- [Exercise objective]:
Two lines mark the range in the entries below: the one holding "(158, 410) = (107, 252): black" and the one holding "(1132, 601) = (677, 317): black". Set down those two and all lines between them, exactly.

- [Data records]:
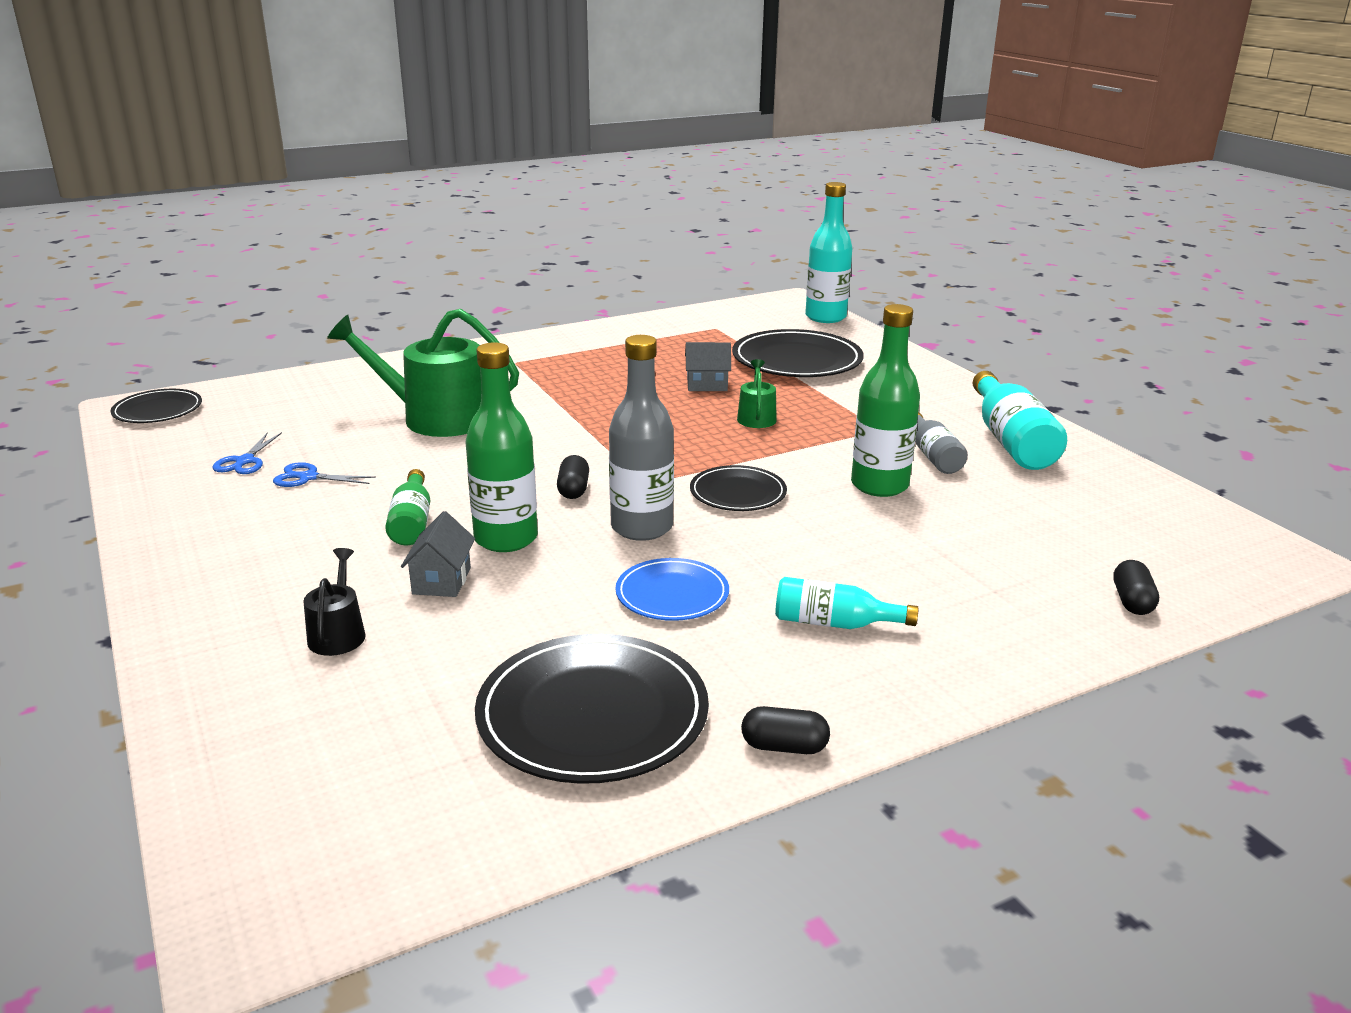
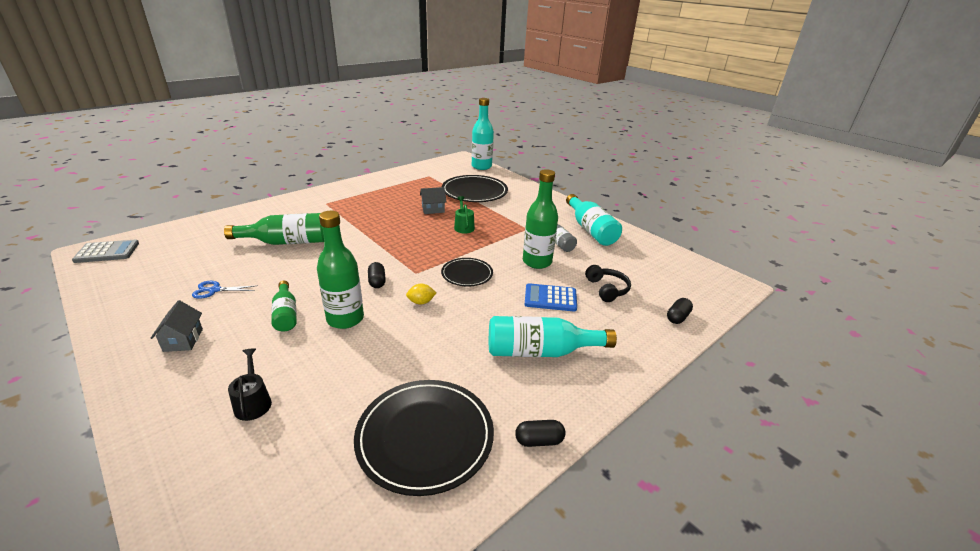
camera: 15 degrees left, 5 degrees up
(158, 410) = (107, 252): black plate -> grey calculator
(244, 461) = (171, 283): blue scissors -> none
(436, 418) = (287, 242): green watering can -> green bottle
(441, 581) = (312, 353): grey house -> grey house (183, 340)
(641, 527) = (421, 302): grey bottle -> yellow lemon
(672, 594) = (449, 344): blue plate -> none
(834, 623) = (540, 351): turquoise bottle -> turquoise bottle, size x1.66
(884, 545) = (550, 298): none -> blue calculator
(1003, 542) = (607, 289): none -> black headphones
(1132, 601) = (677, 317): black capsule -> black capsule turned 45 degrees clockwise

* * *

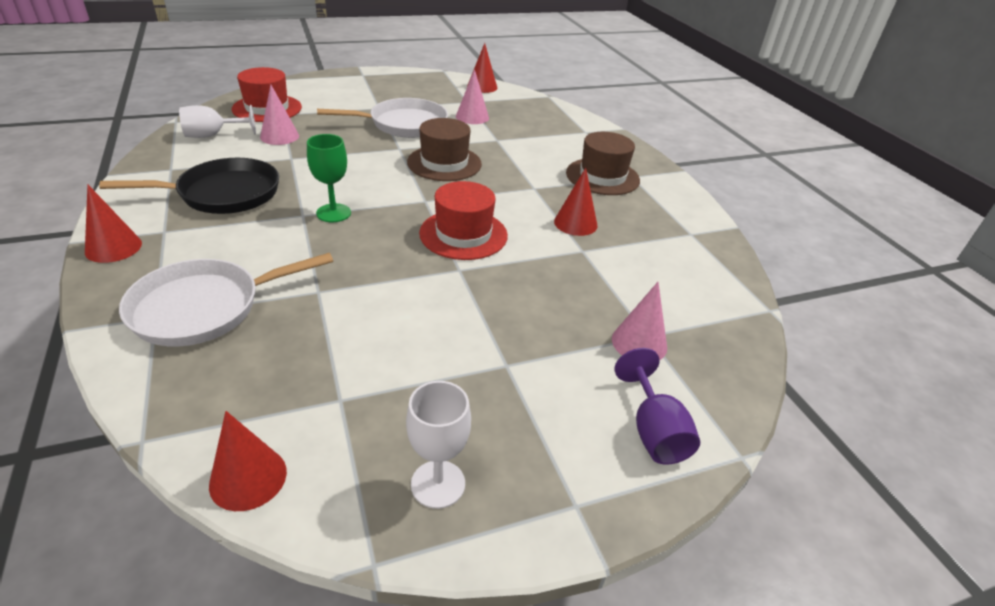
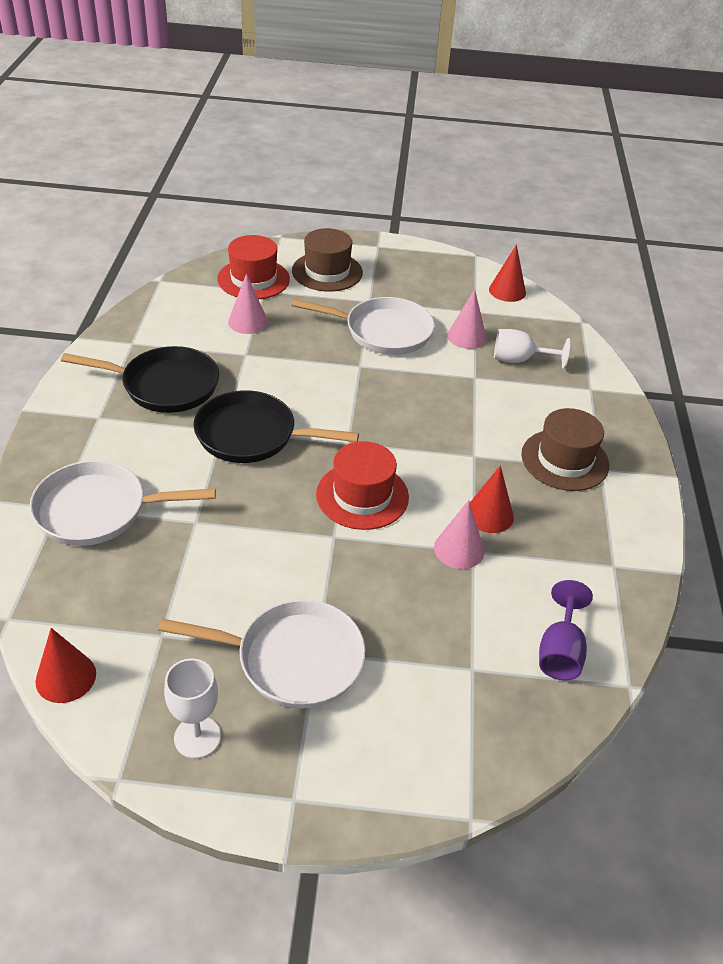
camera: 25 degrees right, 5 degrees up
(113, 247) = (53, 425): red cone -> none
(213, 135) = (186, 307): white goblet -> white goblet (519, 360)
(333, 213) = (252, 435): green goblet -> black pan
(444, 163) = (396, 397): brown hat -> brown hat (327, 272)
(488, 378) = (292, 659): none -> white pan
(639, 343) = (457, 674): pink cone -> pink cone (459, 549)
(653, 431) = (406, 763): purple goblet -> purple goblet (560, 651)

- [Exercise output]:
(158, 410) = (107, 252): black plate -> grey calculator
(244, 461) = (171, 283): blue scissors -> none
(436, 418) = (287, 242): green watering can -> green bottle
(441, 581) = (312, 353): grey house -> grey house (183, 340)
(641, 527) = (421, 302): grey bottle -> yellow lemon
(672, 594) = (449, 344): blue plate -> none
(834, 623) = (540, 351): turquoise bottle -> turquoise bottle, size x1.66
(884, 545) = (550, 298): none -> blue calculator
(1003, 542) = (607, 289): none -> black headphones
(1132, 601) = (677, 317): black capsule -> black capsule turned 45 degrees clockwise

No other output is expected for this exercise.